Without including any images, please transcribe all the lines below exactly.
----------
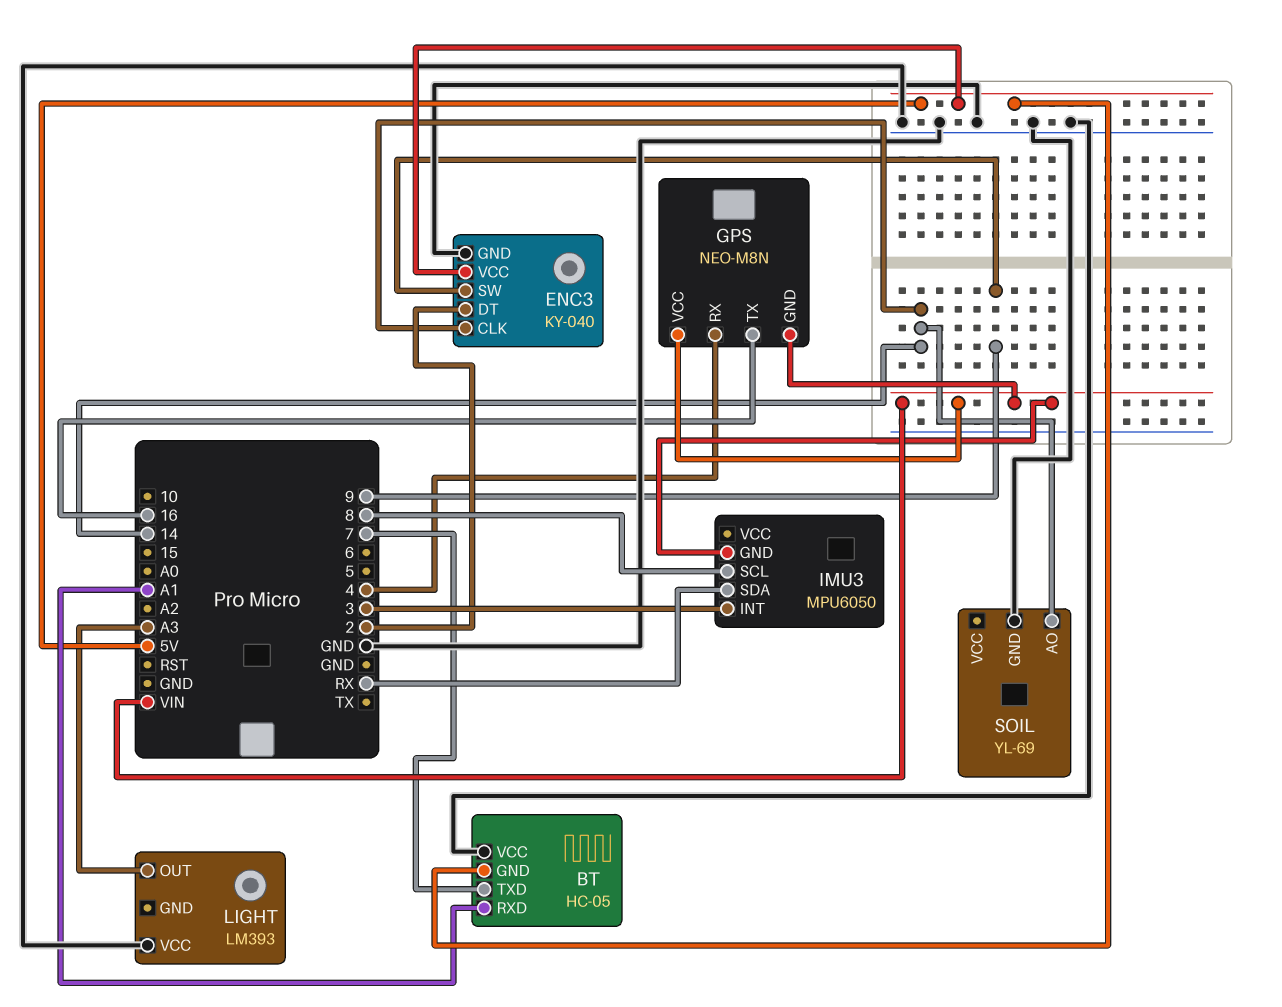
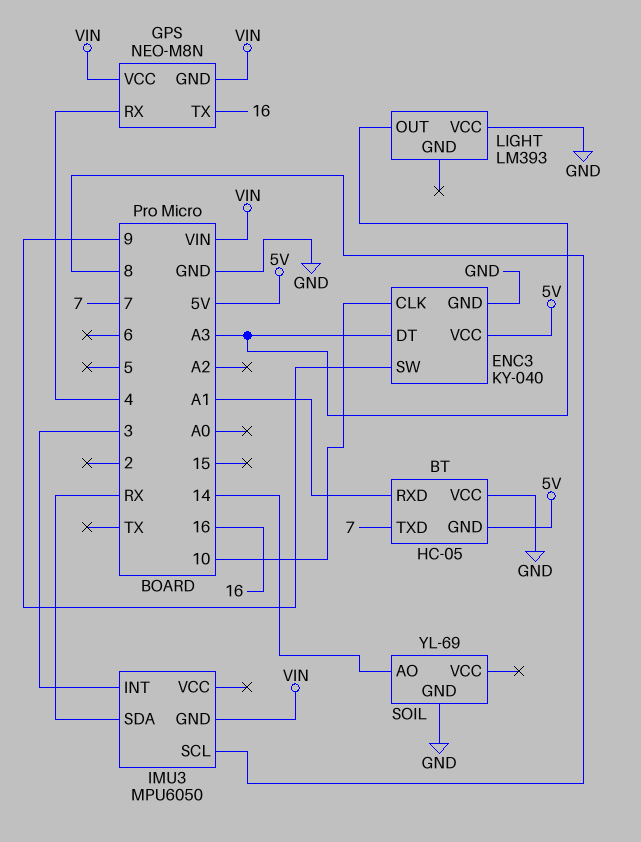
ENC3 pin CLK: 14 -> 10
ENC3 pin DT: 2 -> A3

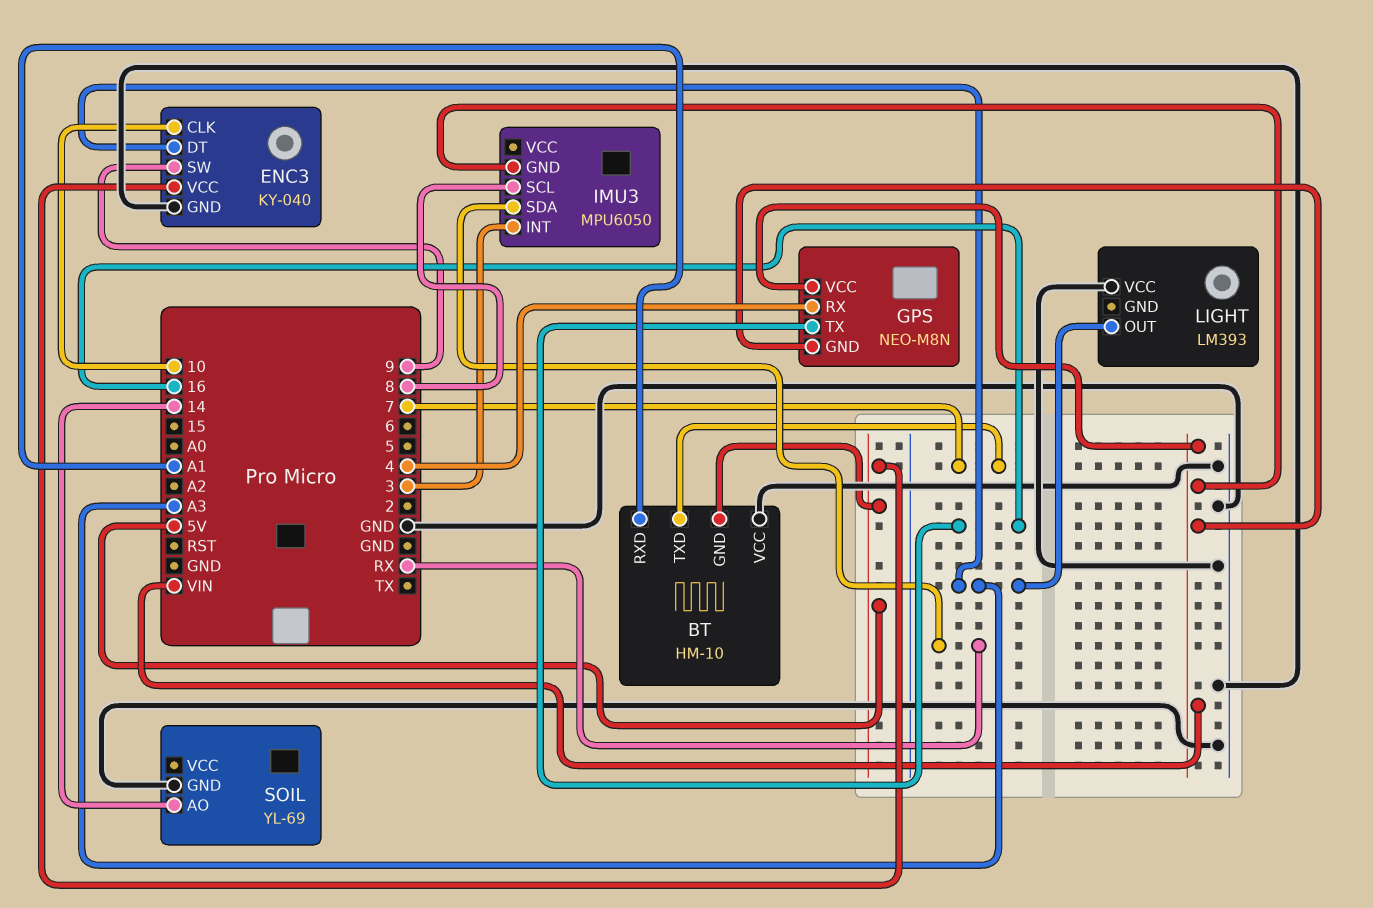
BT: HC-05 -> HM-10

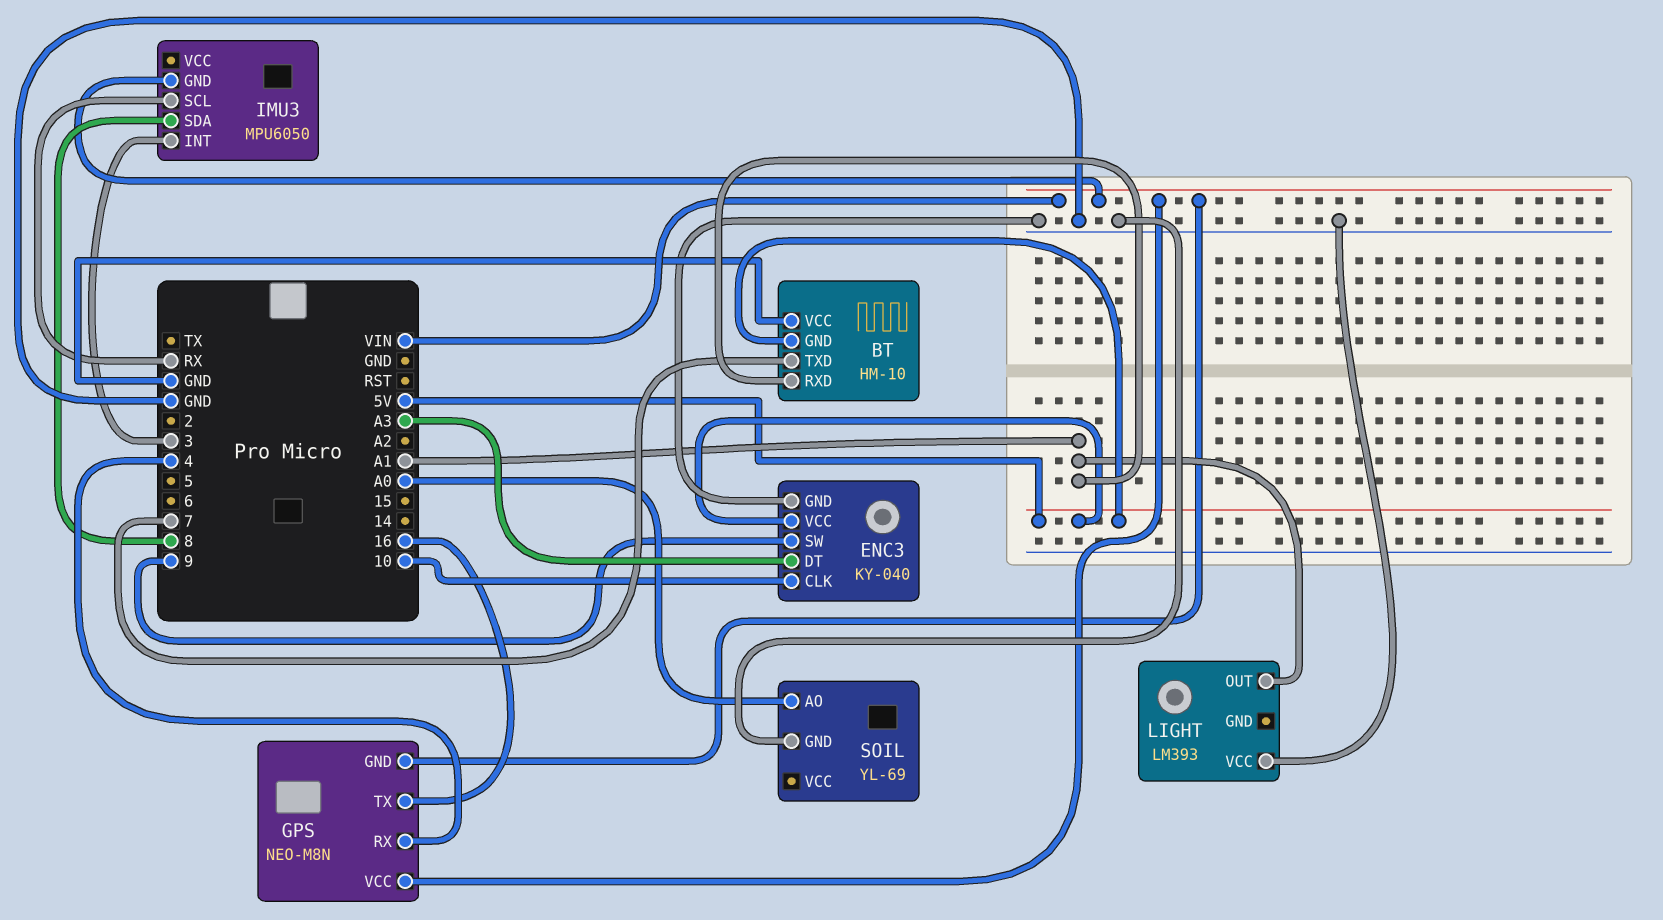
IMU3 pin SCL: 8 -> RX
IMU3 pin SDA: RX -> 8
LIGHT pin OUT: A3 -> A1
SOIL pin AO: 14 -> A0

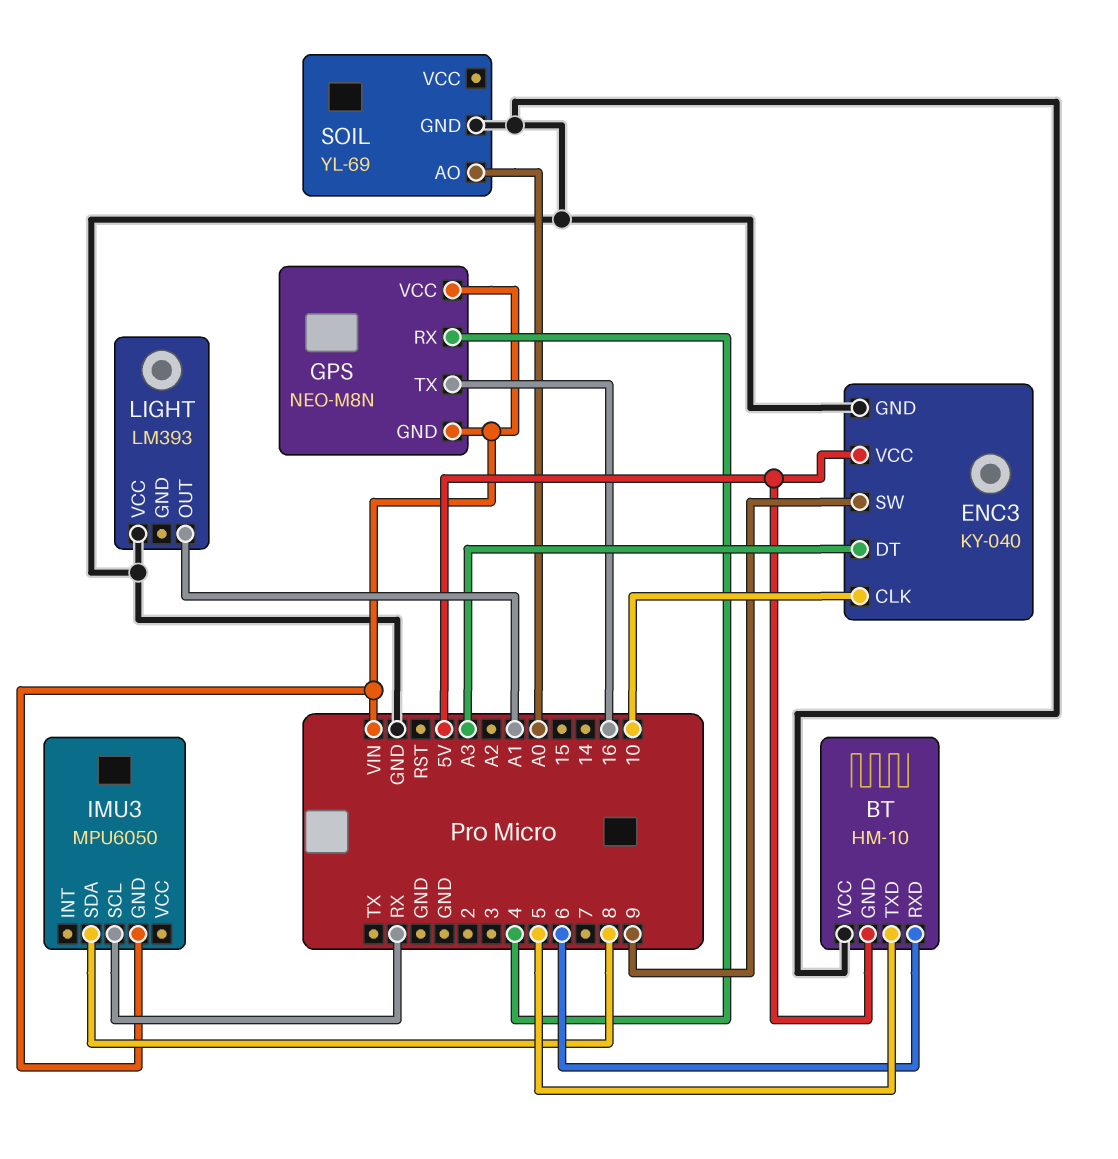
BT pin RXD: A1 -> 6
BT pin TXD: 7 -> 5
IMU3 pin INT: 3 -> none

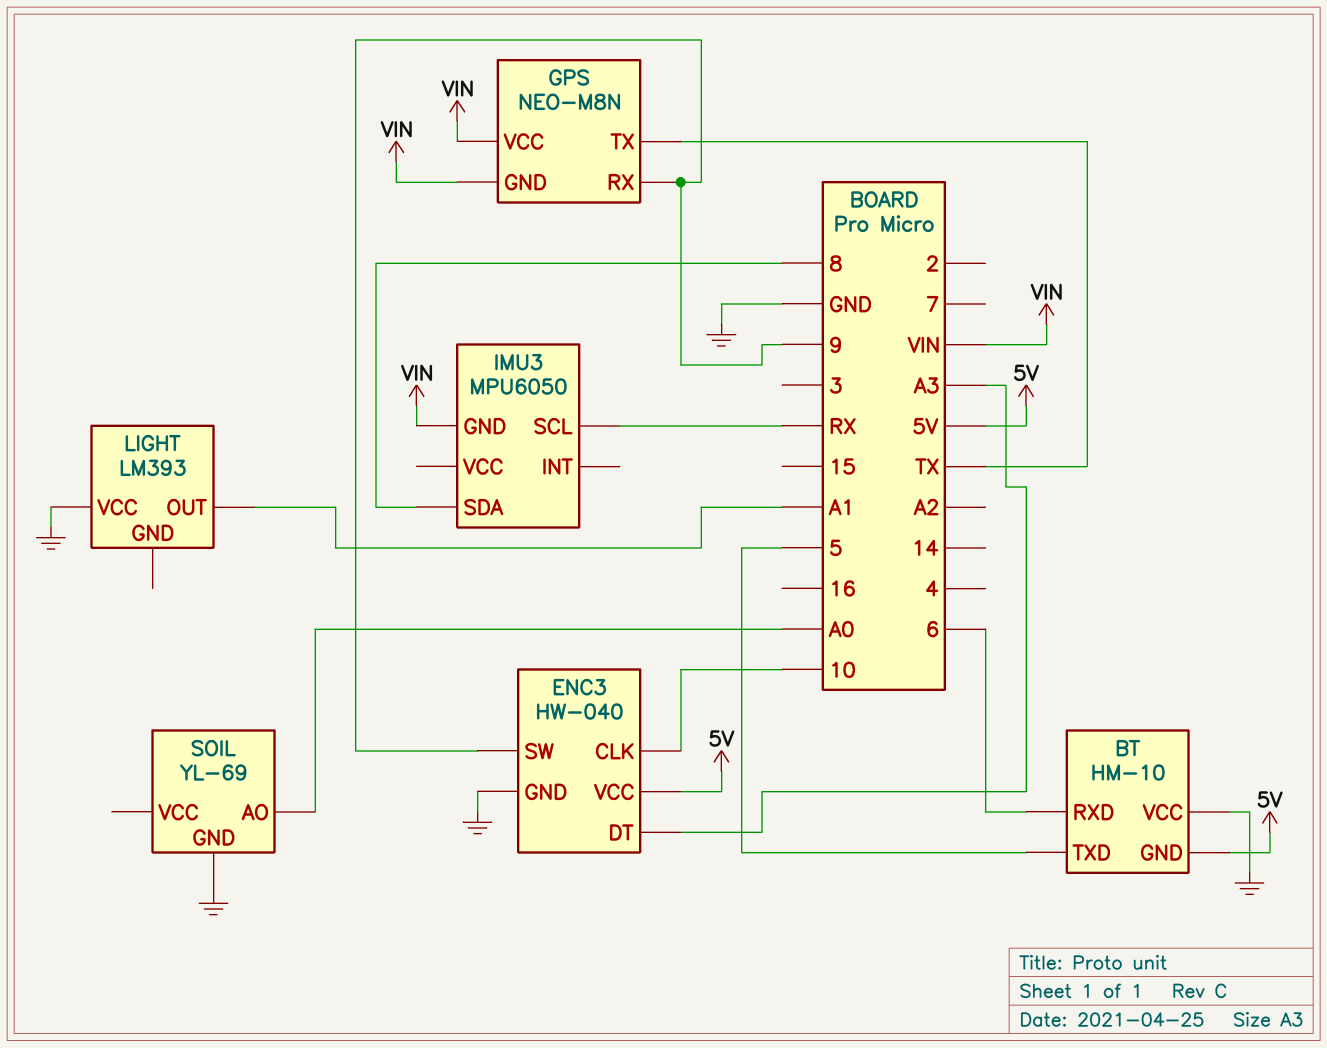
ENC3: KY-040 -> HW-040
GPS pin RX: 4 -> 9
GPS pin TX: 16 -> TX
----------
## ANSWER TO THIS EXERCISE
ENC3 pin CLK: 14 -> 10
ENC3 pin DT: 2 -> A3

BT: HC-05 -> HM-10

IMU3 pin SCL: 8 -> RX
IMU3 pin SDA: RX -> 8
LIGHT pin OUT: A3 -> A1
SOIL pin AO: 14 -> A0

BT pin RXD: A1 -> 6
BT pin TXD: 7 -> 5
IMU3 pin INT: 3 -> none

ENC3: KY-040 -> HW-040
GPS pin RX: 4 -> 9
GPS pin TX: 16 -> TX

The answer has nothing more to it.